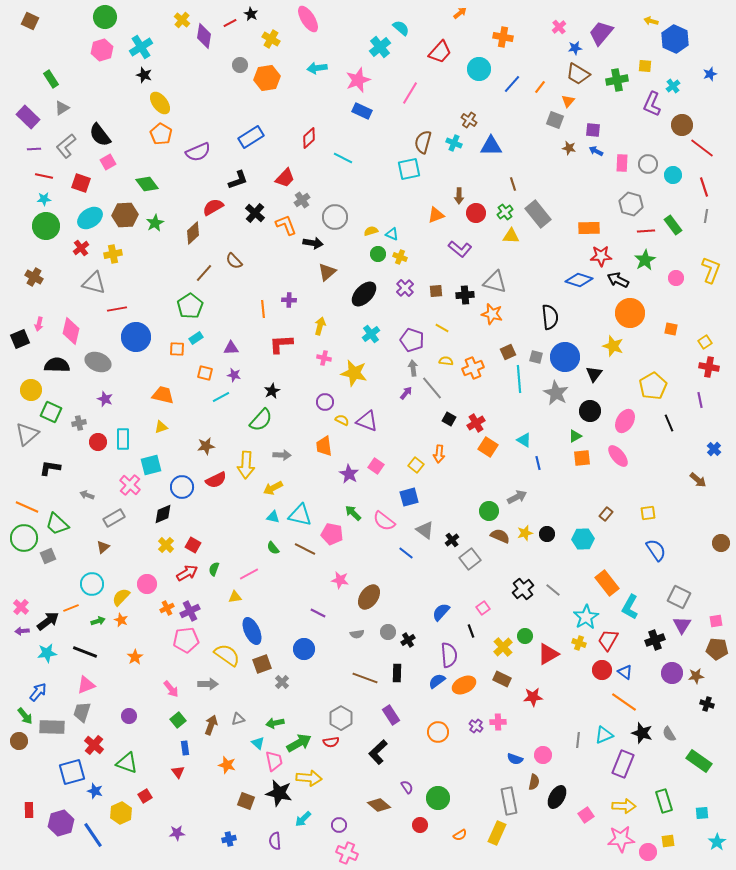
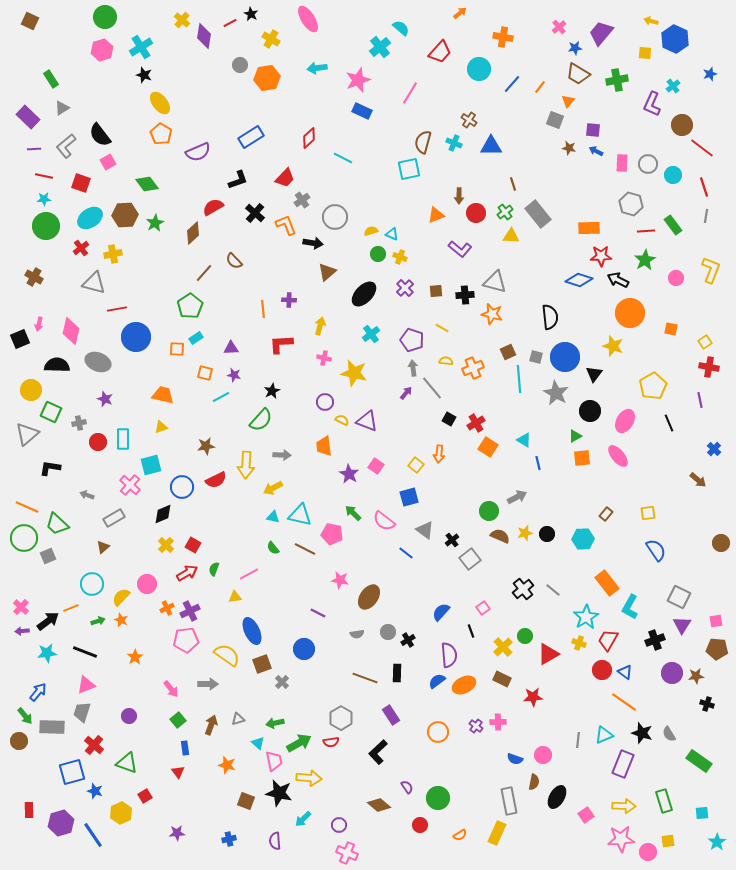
yellow square at (645, 66): moved 13 px up
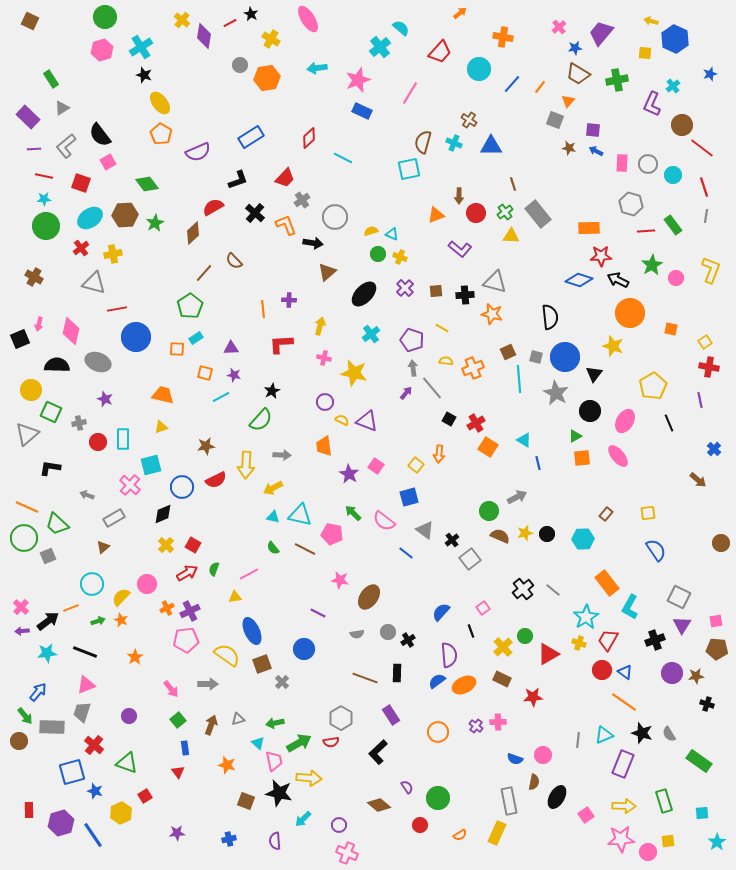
green star at (645, 260): moved 7 px right, 5 px down
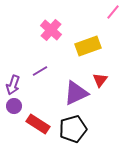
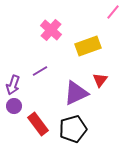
red rectangle: rotated 20 degrees clockwise
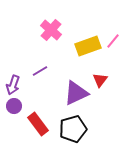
pink line: moved 29 px down
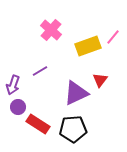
pink line: moved 4 px up
purple circle: moved 4 px right, 1 px down
red rectangle: rotated 20 degrees counterclockwise
black pentagon: rotated 12 degrees clockwise
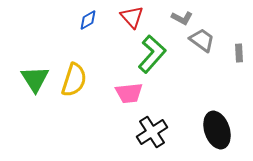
====================
* Aim: Report every line above that contains the word "right", copying each one in full.

* Correct result:
green star at (645, 260): moved 7 px right, 5 px down
purple circle: moved 4 px right, 1 px down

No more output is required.